=== LISTED ENTRIES ===
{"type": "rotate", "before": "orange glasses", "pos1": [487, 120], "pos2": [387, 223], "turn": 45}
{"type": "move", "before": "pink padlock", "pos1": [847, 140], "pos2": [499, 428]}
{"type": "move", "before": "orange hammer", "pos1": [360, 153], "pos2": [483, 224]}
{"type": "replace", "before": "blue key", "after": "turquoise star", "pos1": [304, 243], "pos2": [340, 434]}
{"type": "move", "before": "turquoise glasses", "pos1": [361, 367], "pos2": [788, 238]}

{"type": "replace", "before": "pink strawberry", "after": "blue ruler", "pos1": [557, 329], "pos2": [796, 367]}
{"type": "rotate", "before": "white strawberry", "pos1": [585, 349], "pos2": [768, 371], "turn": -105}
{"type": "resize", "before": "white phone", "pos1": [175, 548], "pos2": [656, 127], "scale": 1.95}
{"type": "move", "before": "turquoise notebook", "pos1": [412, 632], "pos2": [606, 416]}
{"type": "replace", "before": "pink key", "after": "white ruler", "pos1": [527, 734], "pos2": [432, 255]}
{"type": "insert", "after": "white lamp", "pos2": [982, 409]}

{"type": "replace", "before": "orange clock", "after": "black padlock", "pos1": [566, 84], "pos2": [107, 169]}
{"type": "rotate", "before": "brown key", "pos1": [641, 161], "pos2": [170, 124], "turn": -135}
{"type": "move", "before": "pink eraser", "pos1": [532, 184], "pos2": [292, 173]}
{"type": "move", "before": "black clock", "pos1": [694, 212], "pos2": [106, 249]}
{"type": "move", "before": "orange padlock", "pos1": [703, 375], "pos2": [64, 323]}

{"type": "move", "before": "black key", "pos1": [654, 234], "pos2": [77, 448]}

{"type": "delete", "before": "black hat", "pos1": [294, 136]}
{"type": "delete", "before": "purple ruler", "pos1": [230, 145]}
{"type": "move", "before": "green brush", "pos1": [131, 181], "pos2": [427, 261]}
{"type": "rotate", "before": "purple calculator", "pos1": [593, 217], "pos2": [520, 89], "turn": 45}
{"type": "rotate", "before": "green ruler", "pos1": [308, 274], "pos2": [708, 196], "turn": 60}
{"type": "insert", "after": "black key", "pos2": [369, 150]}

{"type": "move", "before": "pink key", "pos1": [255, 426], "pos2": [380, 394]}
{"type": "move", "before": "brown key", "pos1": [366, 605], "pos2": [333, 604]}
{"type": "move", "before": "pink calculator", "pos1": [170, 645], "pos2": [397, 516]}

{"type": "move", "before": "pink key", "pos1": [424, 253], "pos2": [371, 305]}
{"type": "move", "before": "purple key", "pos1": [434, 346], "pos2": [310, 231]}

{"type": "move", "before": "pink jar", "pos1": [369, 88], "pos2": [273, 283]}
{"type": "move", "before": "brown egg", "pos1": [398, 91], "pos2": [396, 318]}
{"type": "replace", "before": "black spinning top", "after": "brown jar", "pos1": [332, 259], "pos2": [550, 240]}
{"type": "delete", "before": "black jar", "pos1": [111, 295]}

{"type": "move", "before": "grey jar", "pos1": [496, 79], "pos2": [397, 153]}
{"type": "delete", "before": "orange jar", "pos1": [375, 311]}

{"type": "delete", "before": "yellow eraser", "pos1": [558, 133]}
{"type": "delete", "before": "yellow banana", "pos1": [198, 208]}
===
▸ WHAT NEEDS TO BE DONE: The data is to be given again in full, with every line exact.

▸ SOLUTION TO THIS TASK:
{"type": "rotate", "before": "orange glasses", "pos1": [487, 120], "pos2": [387, 223], "turn": 45}
{"type": "move", "before": "pink padlock", "pos1": [847, 140], "pos2": [499, 428]}
{"type": "move", "before": "orange hammer", "pos1": [360, 153], "pos2": [483, 224]}
{"type": "replace", "before": "blue key", "after": "turquoise star", "pos1": [304, 243], "pos2": [340, 434]}
{"type": "move", "before": "turquoise glasses", "pos1": [361, 367], "pos2": [788, 238]}

{"type": "replace", "before": "pink strawberry", "after": "blue ruler", "pos1": [557, 329], "pos2": [796, 367]}
{"type": "rotate", "before": "white strawberry", "pos1": [585, 349], "pos2": [768, 371], "turn": -105}
{"type": "resize", "before": "white phone", "pos1": [175, 548], "pos2": [656, 127], "scale": 1.95}
{"type": "move", "before": "turquoise notebook", "pos1": [412, 632], "pos2": [606, 416]}
{"type": "replace", "before": "pink key", "after": "white ruler", "pos1": [527, 734], "pos2": [432, 255]}
{"type": "insert", "after": "white lamp", "pos2": [982, 409]}

{"type": "replace", "before": "orange clock", "after": "black padlock", "pos1": [566, 84], "pos2": [107, 169]}
{"type": "rotate", "before": "brown key", "pos1": [641, 161], "pos2": [170, 124], "turn": -135}
{"type": "move", "before": "pink eraser", "pos1": [532, 184], "pos2": [292, 173]}
{"type": "move", "before": "black clock", "pos1": [694, 212], "pos2": [106, 249]}
{"type": "move", "before": "orange padlock", "pos1": [703, 375], "pos2": [64, 323]}

{"type": "move", "before": "black key", "pos1": [654, 234], "pos2": [77, 448]}

{"type": "delete", "before": "black hat", "pos1": [294, 136]}
{"type": "delete", "before": "purple ruler", "pos1": [230, 145]}
{"type": "move", "before": "green brush", "pos1": [131, 181], "pos2": [427, 261]}
{"type": "rotate", "before": "purple calculator", "pos1": [593, 217], "pos2": [520, 89], "turn": 45}
{"type": "rotate", "before": "green ruler", "pos1": [308, 274], "pos2": [708, 196], "turn": 60}
{"type": "insert", "after": "black key", "pos2": [369, 150]}

{"type": "move", "before": "pink key", "pos1": [255, 426], "pos2": [380, 394]}
{"type": "move", "before": "brown key", "pos1": [366, 605], "pos2": [333, 604]}
{"type": "move", "before": "pink calculator", "pos1": [170, 645], "pos2": [397, 516]}

{"type": "move", "before": "pink key", "pos1": [424, 253], "pos2": [371, 305]}
{"type": "move", "before": "purple key", "pos1": [434, 346], "pos2": [310, 231]}

{"type": "move", "before": "pink jar", "pos1": [369, 88], "pos2": [273, 283]}
{"type": "move", "before": "brown egg", "pos1": [398, 91], "pos2": [396, 318]}
{"type": "replace", "before": "black spinning top", "after": "brown jar", "pos1": [332, 259], "pos2": [550, 240]}
{"type": "delete", "before": "black jar", "pos1": [111, 295]}

{"type": "move", "before": "grey jar", "pos1": [496, 79], "pos2": [397, 153]}
{"type": "delete", "before": "orange jar", "pos1": [375, 311]}

{"type": "delete", "before": "yellow eraser", "pos1": [558, 133]}
{"type": "delete", "before": "yellow banana", "pos1": [198, 208]}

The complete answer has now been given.